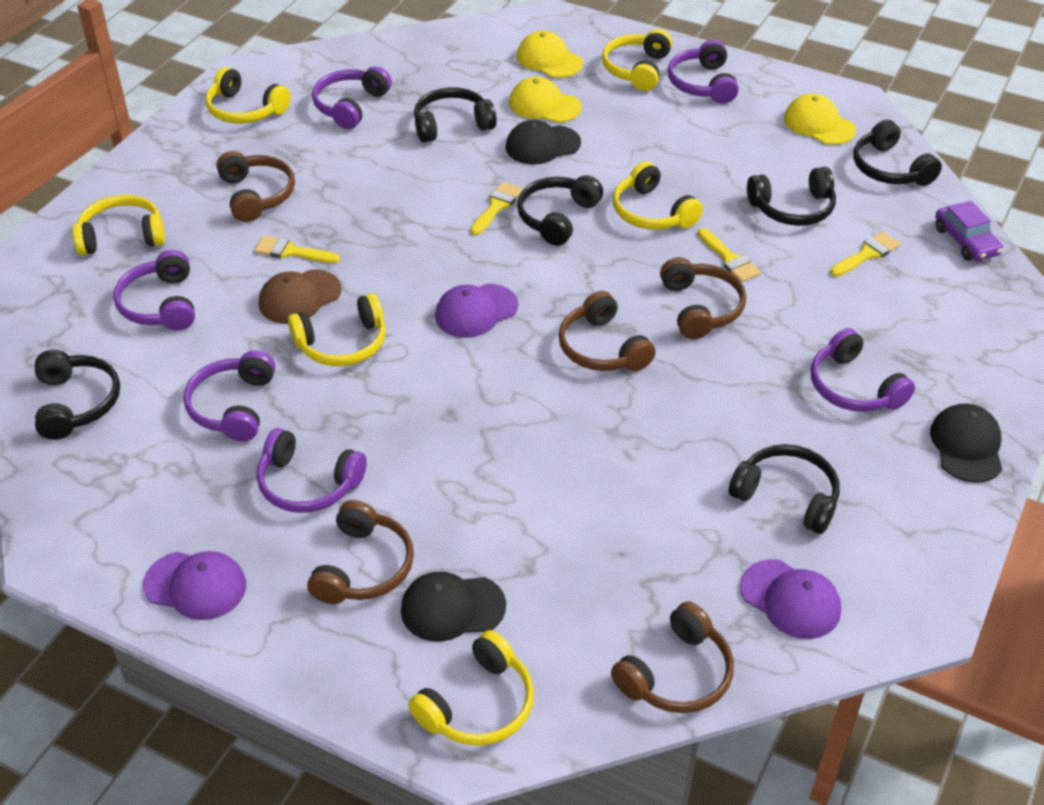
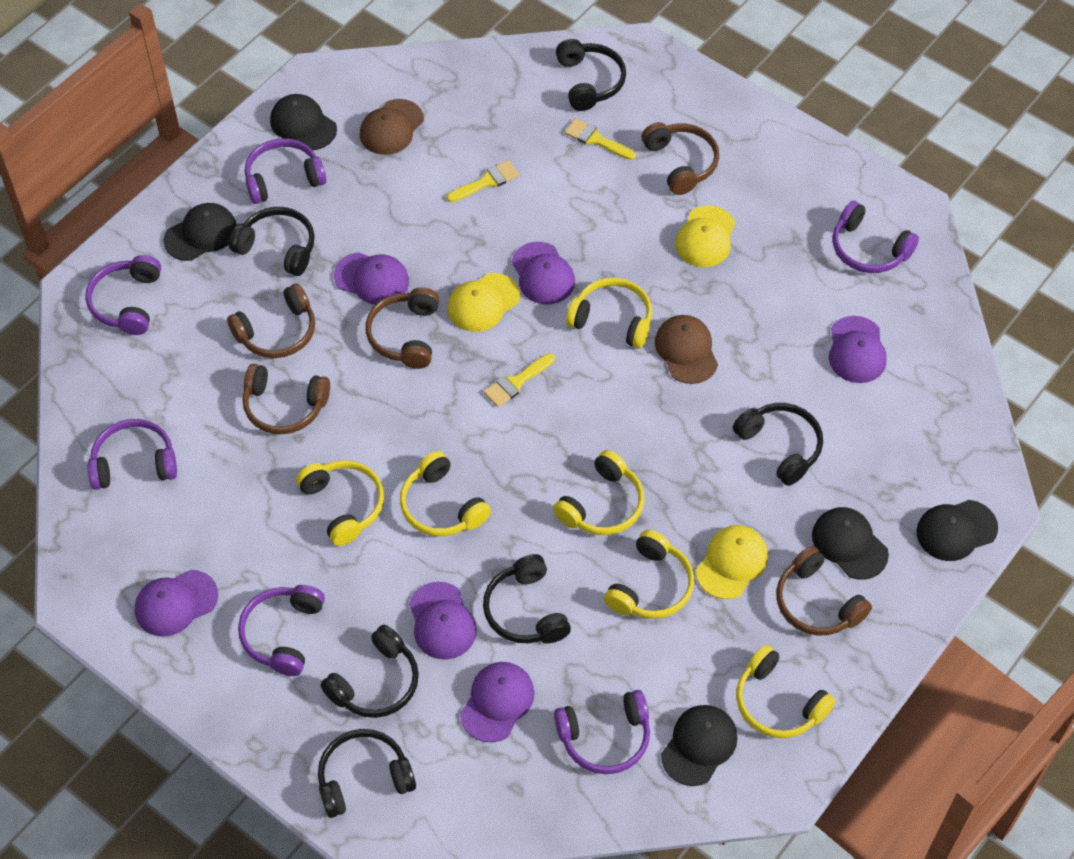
black cap: 3 -> 5
brown cap: 1 -> 2
purple cap: 3 -> 6
purple car: 1 -> 0
yellow brush: 4 -> 3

# # # #

■ Work task
Write the entries out again exactly as they appear, with the pictures omitted.

■ Answer section
black cap: 3 -> 5
brown cap: 1 -> 2
purple cap: 3 -> 6
purple car: 1 -> 0
yellow brush: 4 -> 3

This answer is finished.